** RECORDS FOR PROCESSING **
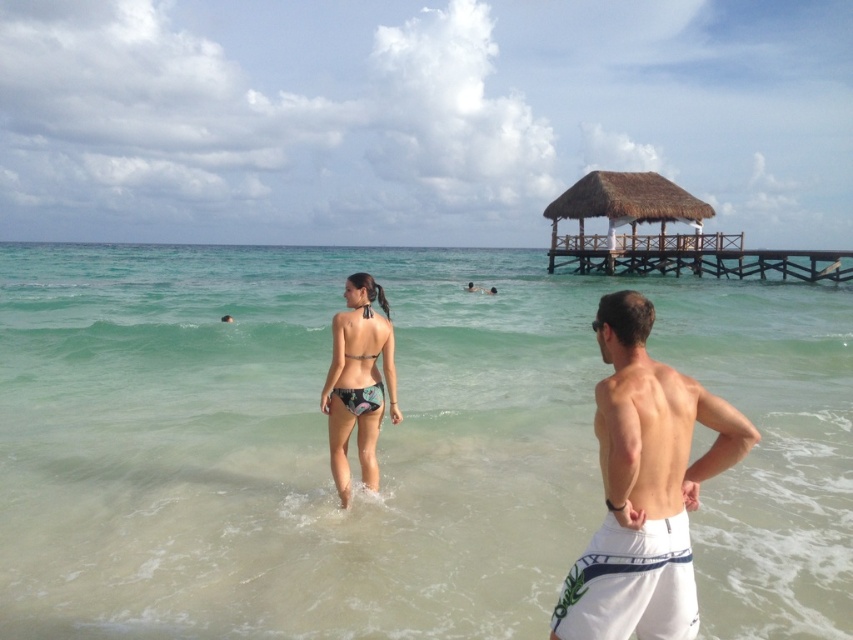
Question: Which of the following is the farthest from the observer?

Choices:
 (A) floral print bikini at center
 (B) thatched wood hut at upper center
 (C) brown wooden dock at upper right
 (D) white textured shorts at right

Answer: (B)

Question: Considering the real-world distances, which object is farthest from the brown wooden dock at upper right?

Choices:
 (A) white textured shorts at right
 (B) printed fabric bikini at center
 (C) thatched wood hut at upper center

Answer: (A)

Question: Observing the image, what is the correct spatial positioning of clear water at center in reference to brown wooden dock at upper right?

Choices:
 (A) below
 (B) above

Answer: (A)

Question: Does white textured shorts at right have a smaller size compared to thatched wood hut at upper center?

Choices:
 (A) yes
 (B) no

Answer: (A)

Question: Can you confirm if brown wooden dock at upper right is positioned below thatched wood hut at upper center?

Choices:
 (A) yes
 (B) no

Answer: (A)

Question: Which object appears farthest from the camera in this image?

Choices:
 (A) thatched wood hut at upper center
 (B) clear water at center

Answer: (A)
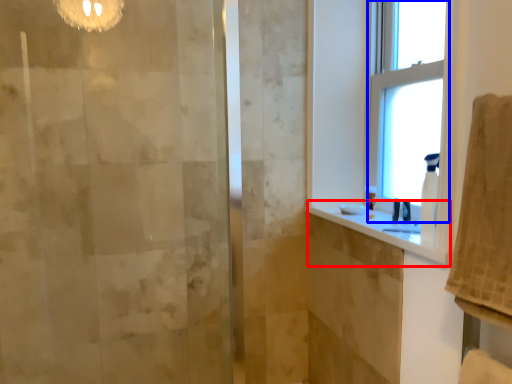
Question: Which point is closer to the camera, counter top (highlighted by a red box) or window (highlighted by a blue box)?

Choices:
 (A) counter top
 (B) window

Answer: (A)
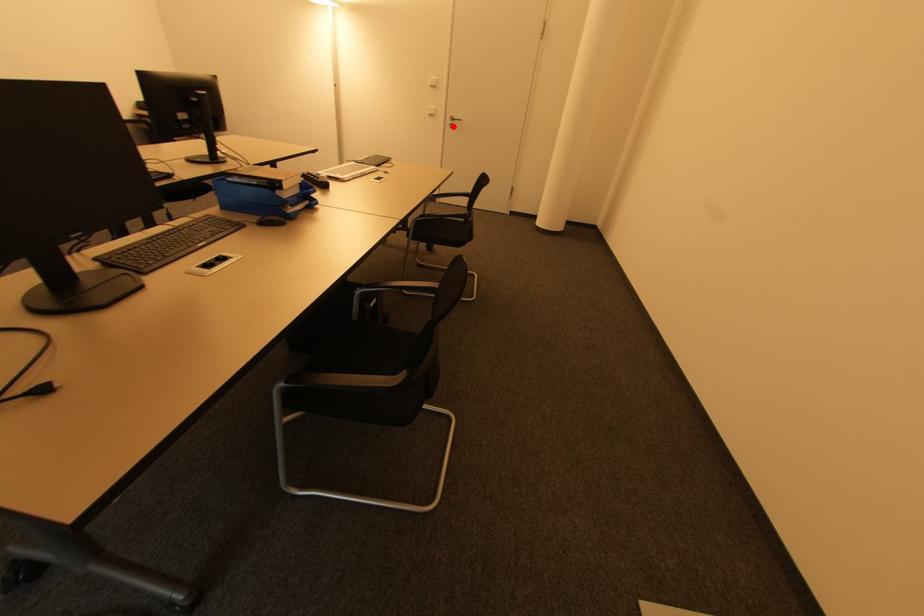
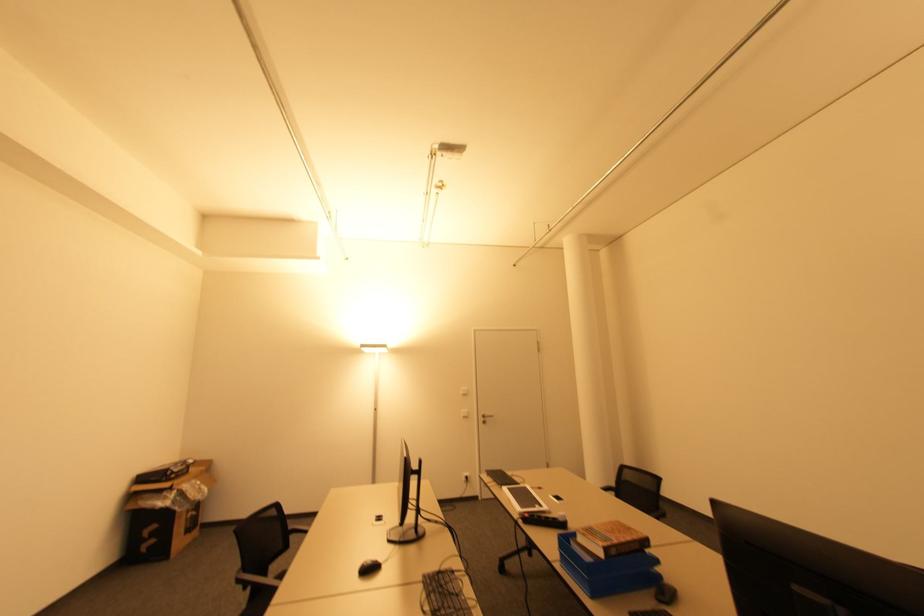
Question: A red point is marked in image1. In image2, is the corresponding 3D point closer to the camera or farther? Reply with the corresponding letter.

Choices:
 (A) The corresponding 3D point is closer.
 (B) The corresponding 3D point is farther.

Answer: (B)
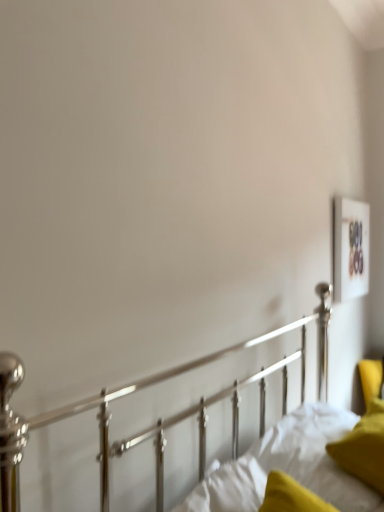
Question: From the image's perspective, does velvet yellow pillow at lower right appear higher than white soft mattress at lower right?

Choices:
 (A) yes
 (B) no

Answer: (A)

Question: Can you confirm if velvet yellow pillow at lower right is positioned to the left of white soft mattress at lower right?

Choices:
 (A) yes
 (B) no

Answer: (B)

Question: Is velvet yellow pillow at lower right thinner than white soft mattress at lower right?

Choices:
 (A) no
 (B) yes

Answer: (B)

Question: Could you tell me if velvet yellow pillow at lower right is facing white soft mattress at lower right?

Choices:
 (A) no
 (B) yes

Answer: (B)

Question: From the image's perspective, would you say velvet yellow pillow at lower right is shown under white soft mattress at lower right?

Choices:
 (A) yes
 (B) no

Answer: (B)

Question: Can you confirm if velvet yellow pillow at lower right is positioned to the right of white soft mattress at lower right?

Choices:
 (A) no
 (B) yes

Answer: (B)

Question: Does wooden frame at upper right have a greater height compared to velvet yellow pillow at lower right?

Choices:
 (A) no
 (B) yes

Answer: (B)

Question: From a real-world perspective, does wooden frame at upper right stand above velvet yellow pillow at lower right?

Choices:
 (A) yes
 (B) no

Answer: (A)

Question: From the image's perspective, would you say wooden frame at upper right is positioned over velvet yellow pillow at lower right?

Choices:
 (A) no
 (B) yes

Answer: (B)

Question: Are wooden frame at upper right and velvet yellow pillow at lower right beside each other?

Choices:
 (A) no
 (B) yes

Answer: (A)

Question: Can you confirm if wooden frame at upper right is wider than velvet yellow pillow at lower right?

Choices:
 (A) no
 (B) yes

Answer: (A)

Question: Considering the relative positions of wooden frame at upper right and velvet yellow pillow at lower right in the image provided, is wooden frame at upper right to the right of velvet yellow pillow at lower right from the viewer's perspective?

Choices:
 (A) yes
 (B) no

Answer: (A)

Question: Does white soft mattress at lower right turn towards velvet yellow pillow at lower right?

Choices:
 (A) yes
 (B) no

Answer: (A)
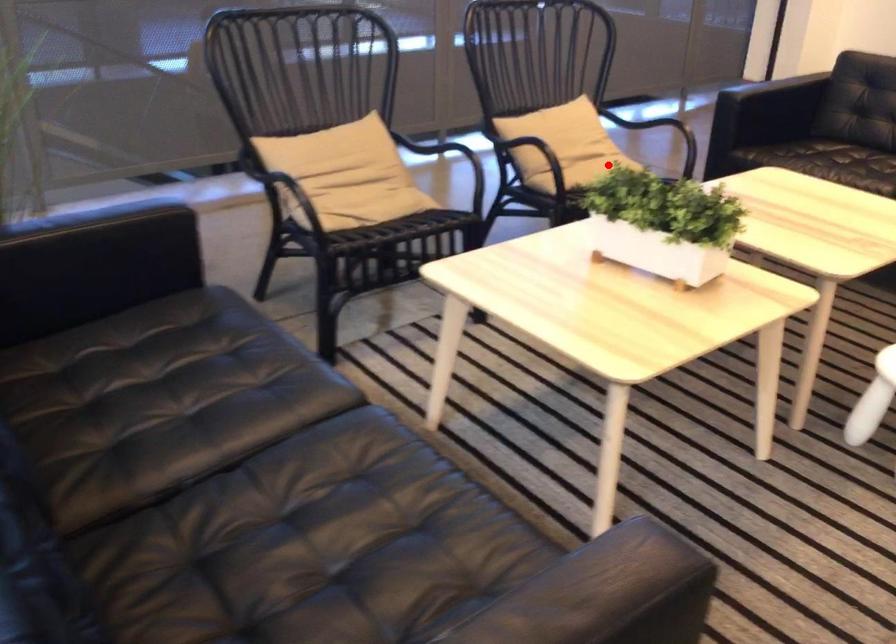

** PROMPT **
How many lines in the records above contain the word "would" with matching case? Reply with the number only.

** RESPONSE **
2